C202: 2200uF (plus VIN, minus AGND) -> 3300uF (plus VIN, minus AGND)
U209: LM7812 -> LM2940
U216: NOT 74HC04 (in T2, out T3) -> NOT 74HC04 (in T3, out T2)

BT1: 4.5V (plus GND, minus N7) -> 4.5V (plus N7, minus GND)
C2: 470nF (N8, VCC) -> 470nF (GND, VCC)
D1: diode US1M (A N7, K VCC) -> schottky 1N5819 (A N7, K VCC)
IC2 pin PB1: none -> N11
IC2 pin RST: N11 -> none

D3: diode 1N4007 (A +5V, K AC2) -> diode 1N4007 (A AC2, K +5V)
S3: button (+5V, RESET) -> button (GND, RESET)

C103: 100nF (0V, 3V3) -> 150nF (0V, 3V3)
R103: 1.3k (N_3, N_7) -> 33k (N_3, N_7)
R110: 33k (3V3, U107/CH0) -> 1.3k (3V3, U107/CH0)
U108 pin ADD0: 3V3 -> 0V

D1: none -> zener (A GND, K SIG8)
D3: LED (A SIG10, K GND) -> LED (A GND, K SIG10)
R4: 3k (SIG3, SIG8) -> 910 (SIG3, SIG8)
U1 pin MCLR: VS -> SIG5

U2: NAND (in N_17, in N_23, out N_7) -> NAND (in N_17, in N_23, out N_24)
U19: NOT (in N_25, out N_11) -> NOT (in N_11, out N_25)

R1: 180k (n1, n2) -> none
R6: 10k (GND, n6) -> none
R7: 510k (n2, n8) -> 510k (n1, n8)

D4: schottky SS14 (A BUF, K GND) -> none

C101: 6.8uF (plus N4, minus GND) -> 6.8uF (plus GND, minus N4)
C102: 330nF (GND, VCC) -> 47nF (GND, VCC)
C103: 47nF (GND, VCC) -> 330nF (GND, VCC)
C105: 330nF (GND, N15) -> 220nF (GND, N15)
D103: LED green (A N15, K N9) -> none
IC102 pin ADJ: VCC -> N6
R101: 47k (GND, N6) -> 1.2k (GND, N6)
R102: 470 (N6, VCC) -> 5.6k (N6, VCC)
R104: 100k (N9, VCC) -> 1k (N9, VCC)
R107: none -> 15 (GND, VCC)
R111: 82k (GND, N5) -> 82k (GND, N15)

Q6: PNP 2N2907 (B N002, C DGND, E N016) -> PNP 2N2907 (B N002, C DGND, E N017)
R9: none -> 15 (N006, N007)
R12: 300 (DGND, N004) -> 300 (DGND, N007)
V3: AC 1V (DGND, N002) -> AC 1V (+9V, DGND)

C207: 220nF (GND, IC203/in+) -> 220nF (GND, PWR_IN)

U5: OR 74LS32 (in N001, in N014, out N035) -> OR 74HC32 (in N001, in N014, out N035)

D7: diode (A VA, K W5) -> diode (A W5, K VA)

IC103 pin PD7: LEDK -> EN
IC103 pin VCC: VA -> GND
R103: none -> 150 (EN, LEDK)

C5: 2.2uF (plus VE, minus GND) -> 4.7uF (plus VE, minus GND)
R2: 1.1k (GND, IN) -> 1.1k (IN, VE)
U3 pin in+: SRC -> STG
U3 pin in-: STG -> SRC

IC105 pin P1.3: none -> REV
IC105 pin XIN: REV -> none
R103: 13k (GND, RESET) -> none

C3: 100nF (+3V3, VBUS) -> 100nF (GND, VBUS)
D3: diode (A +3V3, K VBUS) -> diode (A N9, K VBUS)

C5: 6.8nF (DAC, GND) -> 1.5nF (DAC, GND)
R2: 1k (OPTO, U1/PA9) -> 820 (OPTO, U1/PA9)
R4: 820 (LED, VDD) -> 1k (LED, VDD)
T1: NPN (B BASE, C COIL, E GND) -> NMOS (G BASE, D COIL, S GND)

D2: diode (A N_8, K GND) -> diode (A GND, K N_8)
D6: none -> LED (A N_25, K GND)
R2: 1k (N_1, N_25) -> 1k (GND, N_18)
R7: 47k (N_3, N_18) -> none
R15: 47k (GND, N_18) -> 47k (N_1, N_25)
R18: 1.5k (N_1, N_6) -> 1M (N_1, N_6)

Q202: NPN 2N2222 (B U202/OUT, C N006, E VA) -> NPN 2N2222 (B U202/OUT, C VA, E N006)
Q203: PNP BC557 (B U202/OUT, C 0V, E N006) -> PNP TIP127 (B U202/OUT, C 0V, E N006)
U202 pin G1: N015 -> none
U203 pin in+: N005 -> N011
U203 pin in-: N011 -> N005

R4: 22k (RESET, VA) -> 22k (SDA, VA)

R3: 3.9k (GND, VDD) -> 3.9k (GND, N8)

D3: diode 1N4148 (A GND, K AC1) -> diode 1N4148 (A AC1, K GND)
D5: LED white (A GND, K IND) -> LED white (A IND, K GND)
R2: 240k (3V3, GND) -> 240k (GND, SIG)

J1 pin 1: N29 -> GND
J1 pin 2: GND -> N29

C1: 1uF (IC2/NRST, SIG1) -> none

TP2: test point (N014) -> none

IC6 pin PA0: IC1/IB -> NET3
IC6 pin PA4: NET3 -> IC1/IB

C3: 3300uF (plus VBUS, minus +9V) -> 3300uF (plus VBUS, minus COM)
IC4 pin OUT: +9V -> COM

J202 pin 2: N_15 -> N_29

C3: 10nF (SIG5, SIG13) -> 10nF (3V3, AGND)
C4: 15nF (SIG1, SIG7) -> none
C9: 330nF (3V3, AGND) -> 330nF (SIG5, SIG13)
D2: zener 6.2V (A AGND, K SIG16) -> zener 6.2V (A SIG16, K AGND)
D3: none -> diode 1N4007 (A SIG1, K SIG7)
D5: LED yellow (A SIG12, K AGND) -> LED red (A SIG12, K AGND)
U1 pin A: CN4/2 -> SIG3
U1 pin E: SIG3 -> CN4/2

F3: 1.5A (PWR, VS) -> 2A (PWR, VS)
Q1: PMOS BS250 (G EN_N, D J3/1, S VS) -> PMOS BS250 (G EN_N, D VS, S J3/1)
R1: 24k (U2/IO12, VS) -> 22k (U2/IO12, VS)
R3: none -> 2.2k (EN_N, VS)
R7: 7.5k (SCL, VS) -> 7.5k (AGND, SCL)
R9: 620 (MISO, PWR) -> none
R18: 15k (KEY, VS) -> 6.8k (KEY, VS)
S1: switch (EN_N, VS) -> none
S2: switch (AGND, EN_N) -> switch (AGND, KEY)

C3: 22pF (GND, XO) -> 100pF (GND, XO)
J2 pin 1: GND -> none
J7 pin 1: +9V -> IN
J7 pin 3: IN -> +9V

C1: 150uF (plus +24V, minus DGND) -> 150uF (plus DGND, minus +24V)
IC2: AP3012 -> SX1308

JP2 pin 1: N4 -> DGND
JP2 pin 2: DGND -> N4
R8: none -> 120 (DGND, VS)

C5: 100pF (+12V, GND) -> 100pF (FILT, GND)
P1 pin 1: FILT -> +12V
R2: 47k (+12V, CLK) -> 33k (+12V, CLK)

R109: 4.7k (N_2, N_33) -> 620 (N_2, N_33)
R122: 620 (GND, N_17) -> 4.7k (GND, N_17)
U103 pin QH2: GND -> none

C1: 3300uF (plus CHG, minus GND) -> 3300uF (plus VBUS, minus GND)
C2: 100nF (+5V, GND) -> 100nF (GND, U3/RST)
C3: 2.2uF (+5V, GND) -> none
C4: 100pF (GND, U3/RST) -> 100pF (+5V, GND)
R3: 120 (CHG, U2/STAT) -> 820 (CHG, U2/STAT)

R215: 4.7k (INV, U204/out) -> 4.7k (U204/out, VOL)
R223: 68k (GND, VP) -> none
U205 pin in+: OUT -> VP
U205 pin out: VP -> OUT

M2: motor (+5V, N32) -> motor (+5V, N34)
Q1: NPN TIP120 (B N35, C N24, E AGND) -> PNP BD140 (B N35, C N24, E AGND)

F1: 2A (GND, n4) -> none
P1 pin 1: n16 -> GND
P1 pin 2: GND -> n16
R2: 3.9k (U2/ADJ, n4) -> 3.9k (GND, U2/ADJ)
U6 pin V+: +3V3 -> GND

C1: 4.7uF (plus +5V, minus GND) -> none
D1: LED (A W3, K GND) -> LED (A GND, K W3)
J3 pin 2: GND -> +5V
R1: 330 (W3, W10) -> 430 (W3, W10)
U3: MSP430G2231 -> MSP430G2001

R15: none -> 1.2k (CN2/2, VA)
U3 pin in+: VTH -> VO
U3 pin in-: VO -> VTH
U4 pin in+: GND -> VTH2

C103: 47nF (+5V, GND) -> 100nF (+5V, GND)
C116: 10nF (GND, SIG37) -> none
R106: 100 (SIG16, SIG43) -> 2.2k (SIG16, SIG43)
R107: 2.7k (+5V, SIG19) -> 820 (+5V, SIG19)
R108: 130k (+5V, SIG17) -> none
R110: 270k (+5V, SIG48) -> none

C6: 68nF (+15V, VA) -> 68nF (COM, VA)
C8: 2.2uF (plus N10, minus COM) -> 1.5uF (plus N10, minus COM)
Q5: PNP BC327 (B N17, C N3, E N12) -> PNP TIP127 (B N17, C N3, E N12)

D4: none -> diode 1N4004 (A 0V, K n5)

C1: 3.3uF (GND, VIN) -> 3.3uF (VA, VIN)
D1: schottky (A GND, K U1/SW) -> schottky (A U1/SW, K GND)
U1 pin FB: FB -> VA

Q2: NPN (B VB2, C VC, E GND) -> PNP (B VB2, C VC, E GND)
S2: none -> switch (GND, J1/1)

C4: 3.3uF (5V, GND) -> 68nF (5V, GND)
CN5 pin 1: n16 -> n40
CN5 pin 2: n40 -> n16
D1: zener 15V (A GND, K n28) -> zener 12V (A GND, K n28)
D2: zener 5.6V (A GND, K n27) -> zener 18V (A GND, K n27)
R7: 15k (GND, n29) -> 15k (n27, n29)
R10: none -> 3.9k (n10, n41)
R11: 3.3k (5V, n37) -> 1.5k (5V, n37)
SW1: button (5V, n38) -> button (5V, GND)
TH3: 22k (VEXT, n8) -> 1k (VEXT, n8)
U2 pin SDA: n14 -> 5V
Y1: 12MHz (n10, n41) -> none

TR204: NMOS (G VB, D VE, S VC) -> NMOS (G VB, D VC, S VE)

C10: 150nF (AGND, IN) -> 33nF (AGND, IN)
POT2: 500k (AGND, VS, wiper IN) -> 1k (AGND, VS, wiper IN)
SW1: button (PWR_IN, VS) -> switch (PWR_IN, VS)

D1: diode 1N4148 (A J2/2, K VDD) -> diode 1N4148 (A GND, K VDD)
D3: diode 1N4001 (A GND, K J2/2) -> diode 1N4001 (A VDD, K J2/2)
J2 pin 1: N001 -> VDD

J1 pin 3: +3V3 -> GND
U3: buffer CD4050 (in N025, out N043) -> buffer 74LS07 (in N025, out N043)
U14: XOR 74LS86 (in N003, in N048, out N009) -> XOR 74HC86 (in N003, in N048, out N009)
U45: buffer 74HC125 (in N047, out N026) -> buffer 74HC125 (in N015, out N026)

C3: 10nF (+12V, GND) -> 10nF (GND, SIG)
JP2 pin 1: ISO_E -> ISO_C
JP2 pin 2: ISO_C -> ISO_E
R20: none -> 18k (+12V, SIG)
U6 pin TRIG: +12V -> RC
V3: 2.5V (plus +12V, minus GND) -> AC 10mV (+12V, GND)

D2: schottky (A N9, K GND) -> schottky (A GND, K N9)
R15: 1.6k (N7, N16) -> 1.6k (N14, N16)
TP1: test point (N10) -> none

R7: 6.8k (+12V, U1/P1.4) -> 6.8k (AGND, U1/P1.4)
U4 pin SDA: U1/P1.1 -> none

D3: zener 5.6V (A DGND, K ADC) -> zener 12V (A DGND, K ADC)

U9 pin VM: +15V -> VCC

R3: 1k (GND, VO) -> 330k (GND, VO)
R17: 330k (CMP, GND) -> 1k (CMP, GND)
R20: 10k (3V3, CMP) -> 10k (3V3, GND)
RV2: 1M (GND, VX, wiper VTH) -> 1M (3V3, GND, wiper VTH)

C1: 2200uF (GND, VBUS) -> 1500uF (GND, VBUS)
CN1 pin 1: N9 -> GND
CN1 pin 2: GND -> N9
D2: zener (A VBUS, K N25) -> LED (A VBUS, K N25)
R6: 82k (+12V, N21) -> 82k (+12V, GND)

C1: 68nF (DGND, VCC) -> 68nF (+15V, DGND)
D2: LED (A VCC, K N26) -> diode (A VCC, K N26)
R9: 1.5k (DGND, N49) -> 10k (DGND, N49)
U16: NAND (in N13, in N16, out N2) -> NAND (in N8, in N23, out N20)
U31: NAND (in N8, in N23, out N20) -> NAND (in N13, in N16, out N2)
- - -
**Exercise aim**
From the data above, return every line from the line that has "F3: 1.5A (PWR, VS) -> 2A (PWR, VS)" up to and including the line that has "J2 pin 1: GND -> none", exactly.

**Solution for this task**
F3: 1.5A (PWR, VS) -> 2A (PWR, VS)
Q1: PMOS BS250 (G EN_N, D J3/1, S VS) -> PMOS BS250 (G EN_N, D VS, S J3/1)
R1: 24k (U2/IO12, VS) -> 22k (U2/IO12, VS)
R3: none -> 2.2k (EN_N, VS)
R7: 7.5k (SCL, VS) -> 7.5k (AGND, SCL)
R9: 620 (MISO, PWR) -> none
R18: 15k (KEY, VS) -> 6.8k (KEY, VS)
S1: switch (EN_N, VS) -> none
S2: switch (AGND, EN_N) -> switch (AGND, KEY)

C3: 22pF (GND, XO) -> 100pF (GND, XO)
J2 pin 1: GND -> none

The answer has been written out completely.